The entries should be given again in full. Alter nothing.

_ _ _ _ _

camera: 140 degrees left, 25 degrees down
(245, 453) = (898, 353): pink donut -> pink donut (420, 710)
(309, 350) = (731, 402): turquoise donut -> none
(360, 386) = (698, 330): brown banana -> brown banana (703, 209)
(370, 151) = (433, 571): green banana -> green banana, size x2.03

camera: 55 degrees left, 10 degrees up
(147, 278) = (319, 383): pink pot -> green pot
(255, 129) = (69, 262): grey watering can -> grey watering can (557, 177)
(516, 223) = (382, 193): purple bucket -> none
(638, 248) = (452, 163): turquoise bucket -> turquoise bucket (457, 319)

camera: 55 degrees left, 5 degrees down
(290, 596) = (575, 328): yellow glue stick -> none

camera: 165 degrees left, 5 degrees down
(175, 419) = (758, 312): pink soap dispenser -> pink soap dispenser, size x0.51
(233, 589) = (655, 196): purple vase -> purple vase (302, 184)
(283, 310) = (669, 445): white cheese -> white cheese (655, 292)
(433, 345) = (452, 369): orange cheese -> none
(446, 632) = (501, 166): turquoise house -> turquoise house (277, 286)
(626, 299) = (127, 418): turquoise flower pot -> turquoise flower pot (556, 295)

_ _ _ _ _

> [EXERCISE RESULT]
camera: 140 degrees left, 25 degrees down
(245, 453) = (898, 353): pink donut -> pink donut (420, 710)
(309, 350) = (731, 402): turquoise donut -> none
(360, 386) = (698, 330): brown banana -> brown banana (703, 209)
(370, 151) = (433, 571): green banana -> green banana, size x2.03

camera: 55 degrees left, 10 degrees up
(147, 278) = (319, 383): pink pot -> green pot
(255, 129) = (69, 262): grey watering can -> grey watering can (557, 177)
(516, 223) = (382, 193): purple bucket -> none
(638, 248) = (452, 163): turquoise bucket -> turquoise bucket (457, 319)

camera: 55 degrees left, 5 degrees down
(290, 596) = (575, 328): yellow glue stick -> none

camera: 165 degrees left, 5 degrees down
(175, 419) = (758, 312): pink soap dispenser -> pink soap dispenser, size x0.51
(233, 589) = (655, 196): purple vase -> purple vase (302, 184)
(283, 310) = (669, 445): white cheese -> white cheese (655, 292)
(433, 345) = (452, 369): orange cheese -> none
(446, 632) = (501, 166): turquoise house -> turquoise house (277, 286)
(626, 299) = (127, 418): turquoise flower pot -> turquoise flower pot (556, 295)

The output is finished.